Instruction: Go to the line in the entries below that holds "camera: 10 degrees right, 15 degrees down" and repeat exactly from there through the line that holds "none -> black cap [470,135,519,173]", inclusive.

Records supplied:
_ _ _ _ _ _ _
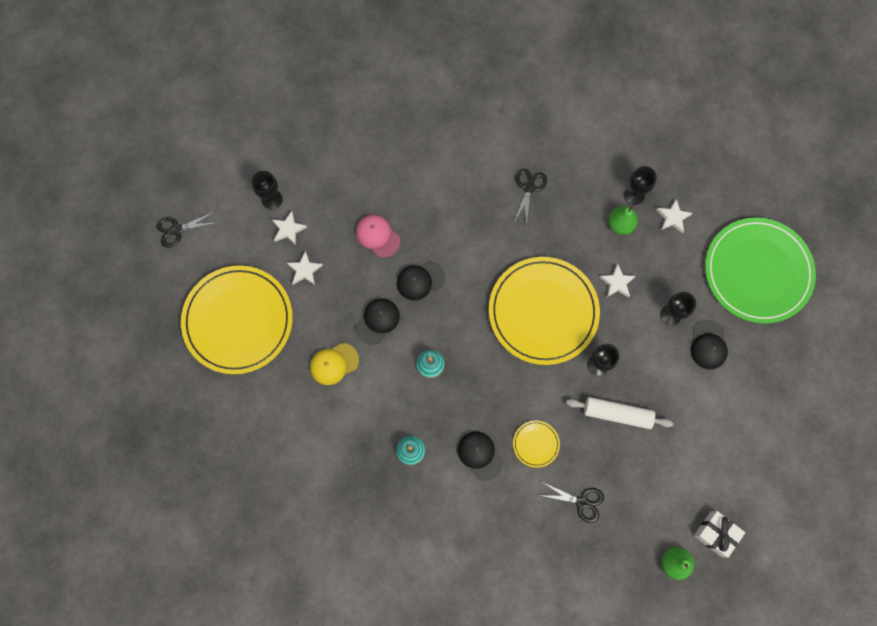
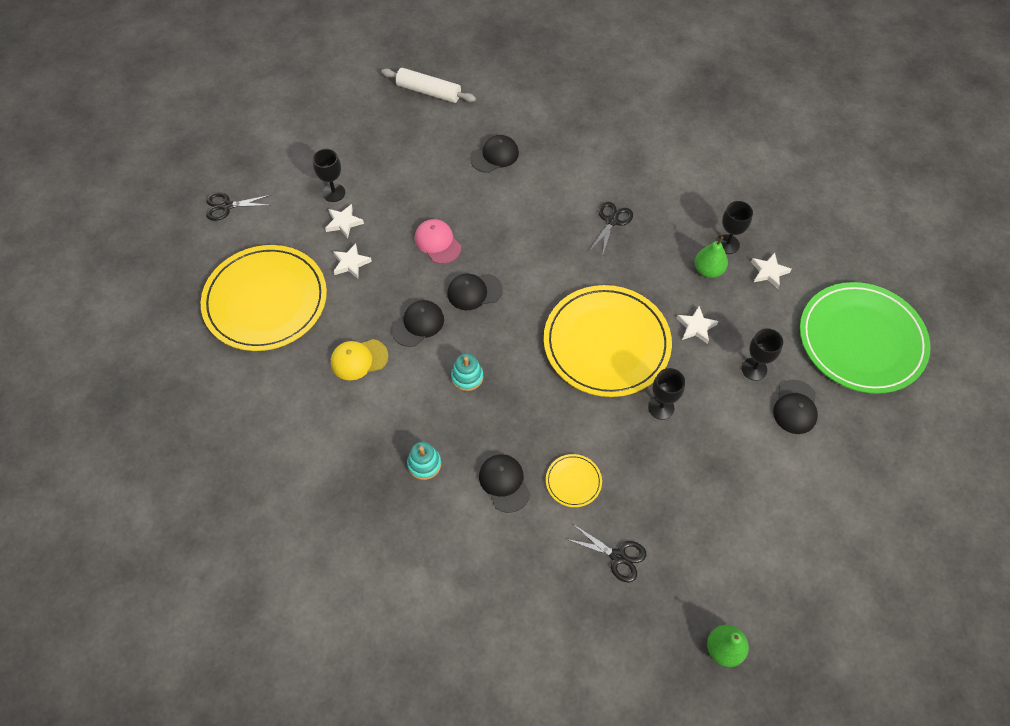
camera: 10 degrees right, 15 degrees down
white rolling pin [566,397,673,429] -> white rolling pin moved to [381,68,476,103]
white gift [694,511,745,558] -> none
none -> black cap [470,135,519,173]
_ _ _ _ _ _ _
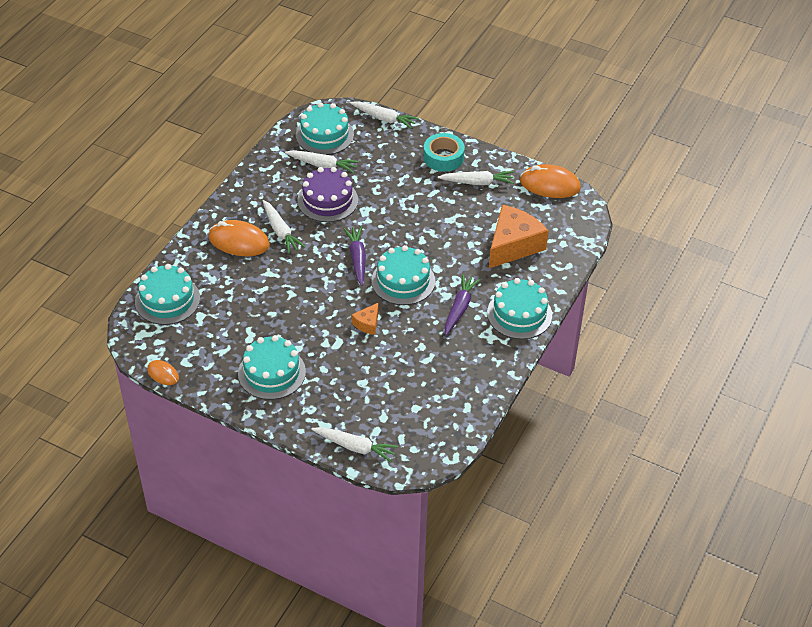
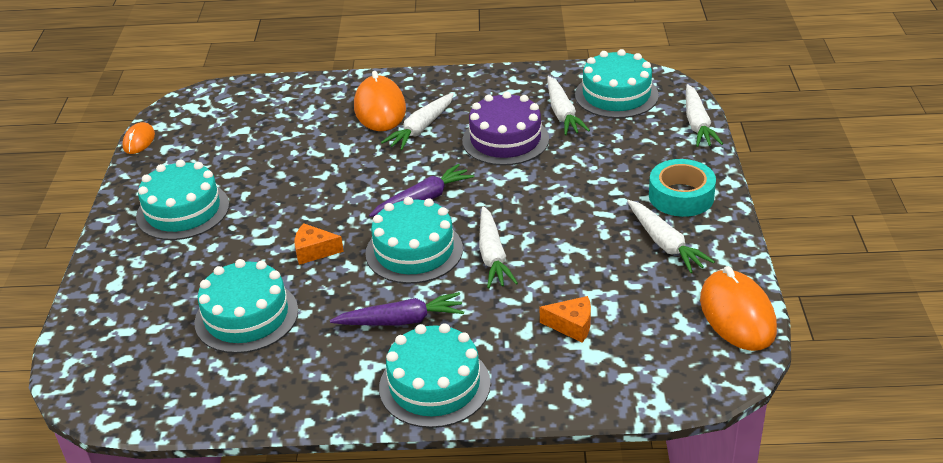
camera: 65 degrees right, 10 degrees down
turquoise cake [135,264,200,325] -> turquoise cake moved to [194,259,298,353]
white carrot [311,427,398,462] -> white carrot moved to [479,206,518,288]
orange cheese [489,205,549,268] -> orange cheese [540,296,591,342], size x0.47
_ _ _ _ _ _ _
Task output:
camera: 10 degrees right, 15 degrees down
white rolling pin [566,397,673,429] -> white rolling pin moved to [381,68,476,103]
white gift [694,511,745,558] -> none
none -> black cap [470,135,519,173]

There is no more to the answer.